-- TASK TO COMPLETE --
Count how many lines of the records contain the string "kern", matching case exactly. Give only the number.

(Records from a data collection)

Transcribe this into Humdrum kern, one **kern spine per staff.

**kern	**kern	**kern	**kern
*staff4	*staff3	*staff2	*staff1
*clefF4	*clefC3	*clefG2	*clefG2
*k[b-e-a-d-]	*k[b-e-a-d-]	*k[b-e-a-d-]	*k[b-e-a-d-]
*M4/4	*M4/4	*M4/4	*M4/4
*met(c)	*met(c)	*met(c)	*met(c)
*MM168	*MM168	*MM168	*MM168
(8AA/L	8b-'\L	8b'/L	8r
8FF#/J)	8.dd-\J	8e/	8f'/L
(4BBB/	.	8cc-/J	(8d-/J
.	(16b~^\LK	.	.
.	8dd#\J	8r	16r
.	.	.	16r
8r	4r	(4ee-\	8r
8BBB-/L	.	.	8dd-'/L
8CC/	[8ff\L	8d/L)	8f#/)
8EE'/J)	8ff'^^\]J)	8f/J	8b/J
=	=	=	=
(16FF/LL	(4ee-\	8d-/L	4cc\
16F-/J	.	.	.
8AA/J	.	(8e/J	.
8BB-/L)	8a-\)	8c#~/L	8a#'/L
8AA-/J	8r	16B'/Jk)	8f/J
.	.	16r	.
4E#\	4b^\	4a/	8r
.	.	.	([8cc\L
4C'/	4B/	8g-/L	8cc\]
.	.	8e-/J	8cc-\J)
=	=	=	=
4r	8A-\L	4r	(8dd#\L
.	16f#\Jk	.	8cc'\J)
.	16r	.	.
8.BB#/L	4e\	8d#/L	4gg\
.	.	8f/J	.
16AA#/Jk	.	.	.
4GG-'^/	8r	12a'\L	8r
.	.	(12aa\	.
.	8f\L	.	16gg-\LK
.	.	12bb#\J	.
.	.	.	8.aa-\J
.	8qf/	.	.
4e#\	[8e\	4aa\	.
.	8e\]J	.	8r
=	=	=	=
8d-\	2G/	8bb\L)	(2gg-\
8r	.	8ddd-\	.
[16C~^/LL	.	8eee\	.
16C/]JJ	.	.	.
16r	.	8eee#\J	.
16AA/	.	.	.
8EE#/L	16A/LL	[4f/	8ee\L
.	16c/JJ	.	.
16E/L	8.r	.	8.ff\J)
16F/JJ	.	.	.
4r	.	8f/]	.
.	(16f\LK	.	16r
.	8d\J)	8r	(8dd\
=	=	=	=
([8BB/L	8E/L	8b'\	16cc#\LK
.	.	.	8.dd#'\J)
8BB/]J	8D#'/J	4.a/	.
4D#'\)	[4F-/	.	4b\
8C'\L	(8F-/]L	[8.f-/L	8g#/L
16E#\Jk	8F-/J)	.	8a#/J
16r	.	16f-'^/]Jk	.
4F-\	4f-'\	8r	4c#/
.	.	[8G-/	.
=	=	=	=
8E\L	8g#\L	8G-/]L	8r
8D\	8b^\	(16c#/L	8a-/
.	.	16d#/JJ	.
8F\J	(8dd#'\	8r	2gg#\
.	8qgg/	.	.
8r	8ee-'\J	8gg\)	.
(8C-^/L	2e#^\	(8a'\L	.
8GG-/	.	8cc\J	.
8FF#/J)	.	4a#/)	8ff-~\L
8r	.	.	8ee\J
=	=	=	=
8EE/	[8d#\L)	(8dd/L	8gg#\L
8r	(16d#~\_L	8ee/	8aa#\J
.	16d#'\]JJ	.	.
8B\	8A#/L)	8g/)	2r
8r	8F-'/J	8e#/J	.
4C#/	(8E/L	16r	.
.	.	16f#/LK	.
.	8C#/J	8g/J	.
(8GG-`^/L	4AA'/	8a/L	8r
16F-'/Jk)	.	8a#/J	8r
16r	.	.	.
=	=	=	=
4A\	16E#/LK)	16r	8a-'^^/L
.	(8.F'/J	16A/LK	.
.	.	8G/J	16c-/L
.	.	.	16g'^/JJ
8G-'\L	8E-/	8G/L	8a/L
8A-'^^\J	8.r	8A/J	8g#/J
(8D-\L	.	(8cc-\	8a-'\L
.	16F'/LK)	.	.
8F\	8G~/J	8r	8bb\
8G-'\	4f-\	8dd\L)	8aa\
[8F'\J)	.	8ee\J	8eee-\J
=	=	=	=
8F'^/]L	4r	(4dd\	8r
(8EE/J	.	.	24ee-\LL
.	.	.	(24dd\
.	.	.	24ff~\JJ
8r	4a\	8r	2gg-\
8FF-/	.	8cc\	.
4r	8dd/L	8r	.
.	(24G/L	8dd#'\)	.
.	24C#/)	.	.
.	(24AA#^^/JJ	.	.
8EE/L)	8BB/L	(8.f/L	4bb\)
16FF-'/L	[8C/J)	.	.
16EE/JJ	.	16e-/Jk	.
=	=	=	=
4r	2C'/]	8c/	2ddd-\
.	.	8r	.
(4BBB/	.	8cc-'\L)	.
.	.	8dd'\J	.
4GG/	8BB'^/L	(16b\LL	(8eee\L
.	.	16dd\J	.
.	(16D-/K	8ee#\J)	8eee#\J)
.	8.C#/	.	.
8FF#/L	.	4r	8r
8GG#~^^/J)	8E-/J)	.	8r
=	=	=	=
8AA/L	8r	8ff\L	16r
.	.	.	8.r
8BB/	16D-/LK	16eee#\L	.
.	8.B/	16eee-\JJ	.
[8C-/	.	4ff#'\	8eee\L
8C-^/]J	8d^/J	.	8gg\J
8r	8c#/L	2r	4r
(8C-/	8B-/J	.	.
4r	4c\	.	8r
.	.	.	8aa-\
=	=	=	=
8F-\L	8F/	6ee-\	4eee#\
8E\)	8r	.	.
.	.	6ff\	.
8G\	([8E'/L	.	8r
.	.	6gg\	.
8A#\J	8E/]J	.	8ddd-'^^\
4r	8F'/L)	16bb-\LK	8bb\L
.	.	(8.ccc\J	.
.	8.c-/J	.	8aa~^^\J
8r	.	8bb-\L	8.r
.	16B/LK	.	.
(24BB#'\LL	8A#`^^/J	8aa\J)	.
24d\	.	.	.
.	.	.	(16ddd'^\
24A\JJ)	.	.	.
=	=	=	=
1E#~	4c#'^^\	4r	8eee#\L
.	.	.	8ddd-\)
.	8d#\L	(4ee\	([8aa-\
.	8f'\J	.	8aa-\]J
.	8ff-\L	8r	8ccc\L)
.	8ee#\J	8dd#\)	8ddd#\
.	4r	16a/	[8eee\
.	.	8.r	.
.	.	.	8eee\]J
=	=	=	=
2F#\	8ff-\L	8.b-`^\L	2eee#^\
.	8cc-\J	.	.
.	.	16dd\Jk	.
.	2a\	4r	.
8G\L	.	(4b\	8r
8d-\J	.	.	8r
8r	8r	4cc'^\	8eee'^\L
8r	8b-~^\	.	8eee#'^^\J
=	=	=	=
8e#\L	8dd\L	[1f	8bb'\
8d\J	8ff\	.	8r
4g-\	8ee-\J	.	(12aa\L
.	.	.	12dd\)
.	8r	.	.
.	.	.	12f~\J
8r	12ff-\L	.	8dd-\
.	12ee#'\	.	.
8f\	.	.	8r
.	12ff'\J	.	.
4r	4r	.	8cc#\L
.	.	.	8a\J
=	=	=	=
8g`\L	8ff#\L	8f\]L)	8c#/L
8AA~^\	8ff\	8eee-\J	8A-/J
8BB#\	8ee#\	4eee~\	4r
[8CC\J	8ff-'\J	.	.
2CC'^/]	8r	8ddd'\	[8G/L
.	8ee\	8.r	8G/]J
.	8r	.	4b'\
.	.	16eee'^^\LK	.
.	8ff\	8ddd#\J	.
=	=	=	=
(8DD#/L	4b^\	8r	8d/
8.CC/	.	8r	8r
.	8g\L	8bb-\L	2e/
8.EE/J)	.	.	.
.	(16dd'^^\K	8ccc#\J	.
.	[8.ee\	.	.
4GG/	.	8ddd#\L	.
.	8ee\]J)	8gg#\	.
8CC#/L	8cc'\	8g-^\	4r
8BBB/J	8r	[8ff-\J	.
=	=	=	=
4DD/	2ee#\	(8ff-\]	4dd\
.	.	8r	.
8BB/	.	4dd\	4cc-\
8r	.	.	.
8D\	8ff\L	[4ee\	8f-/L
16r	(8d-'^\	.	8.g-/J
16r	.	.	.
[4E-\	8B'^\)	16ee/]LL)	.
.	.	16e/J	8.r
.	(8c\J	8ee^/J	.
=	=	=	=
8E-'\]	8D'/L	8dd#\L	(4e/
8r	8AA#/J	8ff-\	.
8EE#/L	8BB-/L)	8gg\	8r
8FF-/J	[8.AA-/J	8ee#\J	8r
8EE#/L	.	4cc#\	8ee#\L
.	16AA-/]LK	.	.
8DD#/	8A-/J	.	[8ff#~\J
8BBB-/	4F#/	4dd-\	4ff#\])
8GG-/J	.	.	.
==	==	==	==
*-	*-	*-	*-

-- ANSWER TO THE TASK --
2